*GOAL OF THE EXERCISE:* From the first line to the last, copy the data exactly and drop the pictures.

[Scene edit records]

┏━━

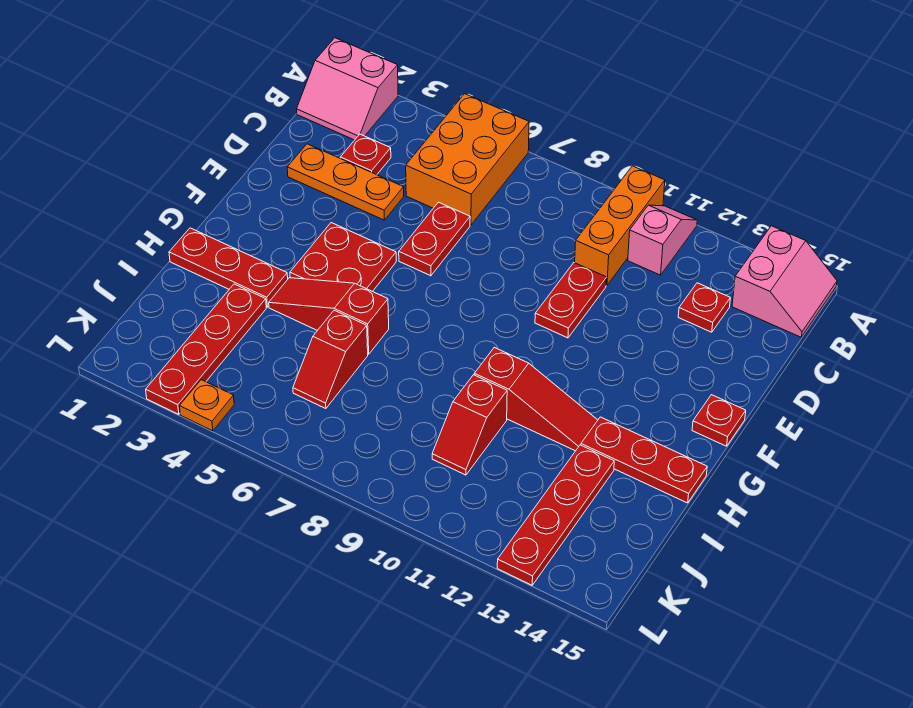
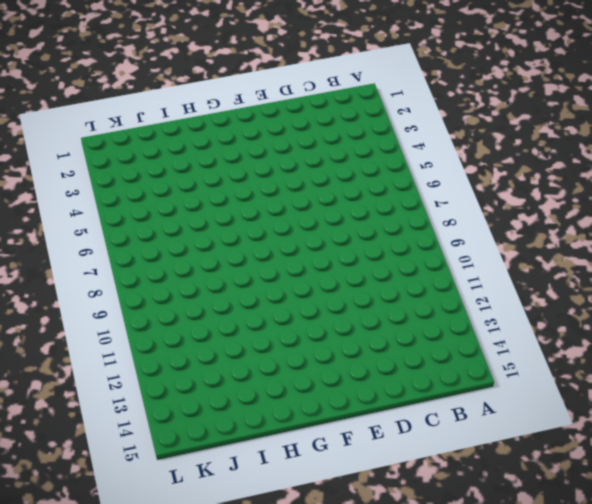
none -> pink slope A1:B2 level 1 top A
none -> orange brick A5:C6 level 1
none -> orange brick A10:C10 level 1

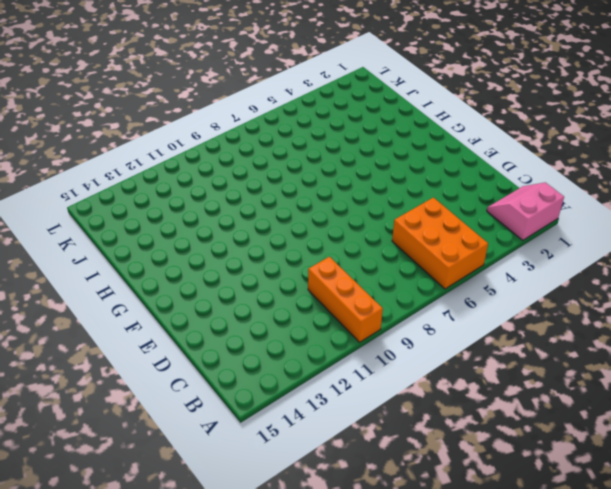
none -> pink slope A11:B11 level 1 top B
none -> pink slope A14:B15 level 1 top 14
none -> red plate C3 level 1

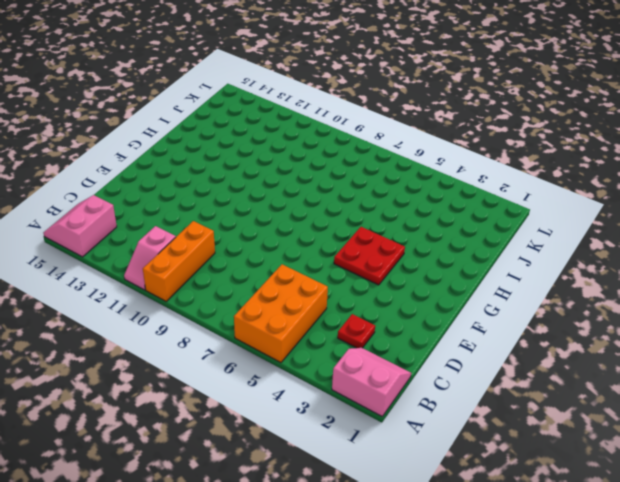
none -> red plate C13 level 1
none -> orange plate D2:D4 level 1
none -> red plate D6:E6 level 1

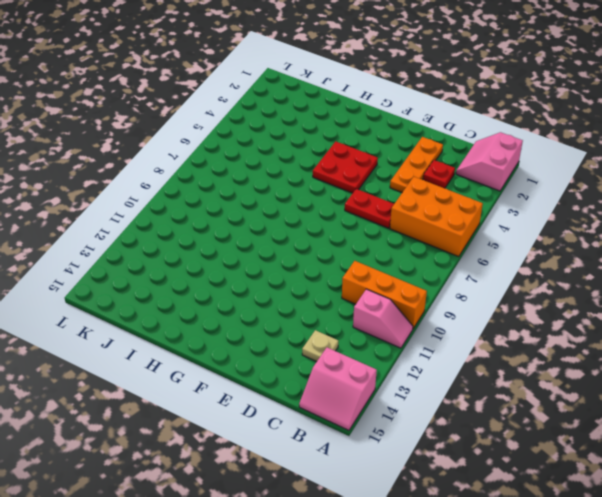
tan plate C13 level 1 -> red plate C13 level 1
none -> red plate D10:E10 level 1
none -> red plate F15 level 1
none -> red plate H1:H3 level 1

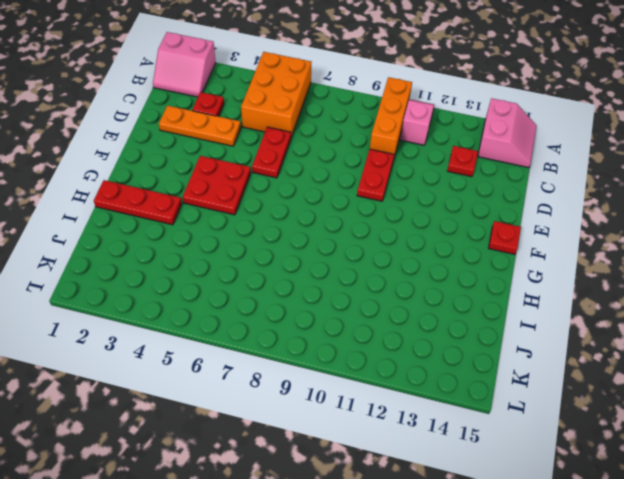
none -> red slope H4:H6 level 1 top 6
none -> red slope H10:H12 level 1 top 10
none -> red plate H13:H15 level 1

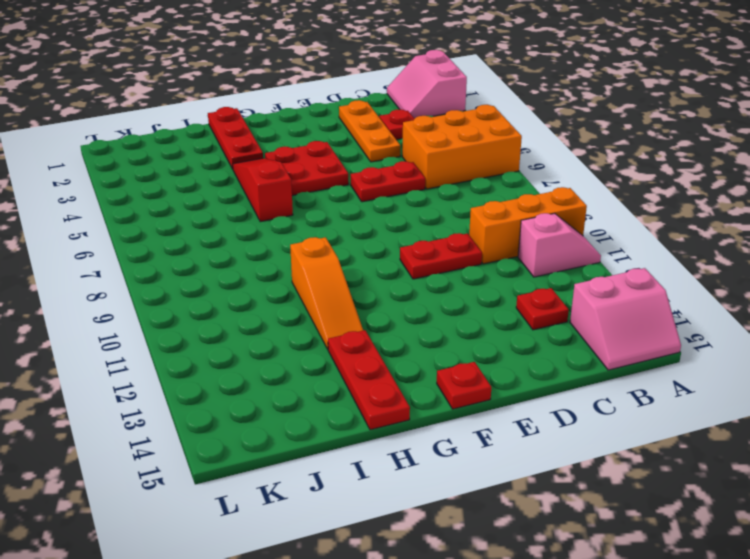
orange slope H10:H12 level 1 top 10 -> red slope H10:H12 level 1 top 10
none -> red plate I3:L3 level 1
none -> red slope I6:J6 level 1 top I
none -> red slope I10:J10 level 1 top I

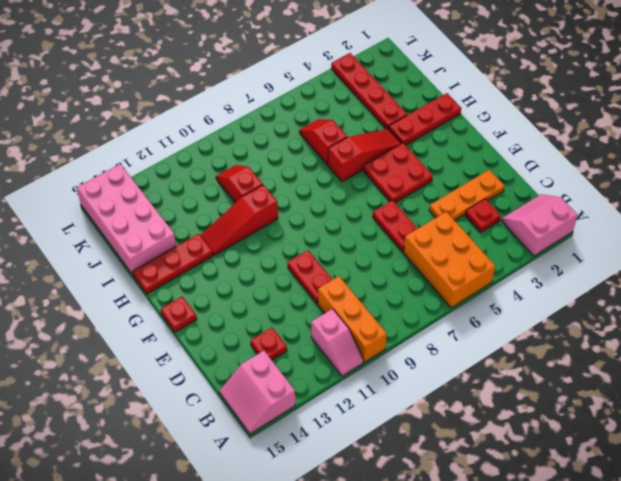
pink brick I14:L15 level 1 -> none
none -> red plate I13:L13 level 1
none -> orange plate L4 level 1

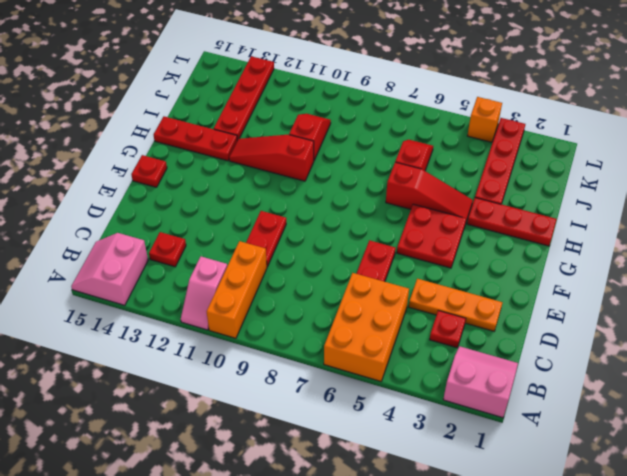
orange brick L4 level 1 -> orange plate L4 level 1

┗━━

*EXERCISE SOLUTION:*
none -> pink slope A1:B2 level 1 top A
none -> orange brick A5:C6 level 1
none -> orange brick A10:C10 level 1

none -> pink slope A11:B11 level 1 top B
none -> pink slope A14:B15 level 1 top 14
none -> red plate C3 level 1

none -> red plate C13 level 1
none -> orange plate D2:D4 level 1
none -> red plate D6:E6 level 1

tan plate C13 level 1 -> red plate C13 level 1
none -> red plate D10:E10 level 1
none -> red plate F15 level 1
none -> red plate H1:H3 level 1

none -> red slope H4:H6 level 1 top 6
none -> red slope H10:H12 level 1 top 10
none -> red plate H13:H15 level 1

orange slope H10:H12 level 1 top 10 -> red slope H10:H12 level 1 top 10
none -> red plate I3:L3 level 1
none -> red slope I6:J6 level 1 top I
none -> red slope I10:J10 level 1 top I

pink brick I14:L15 level 1 -> none
none -> red plate I13:L13 level 1
none -> orange plate L4 level 1

orange brick L4 level 1 -> orange plate L4 level 1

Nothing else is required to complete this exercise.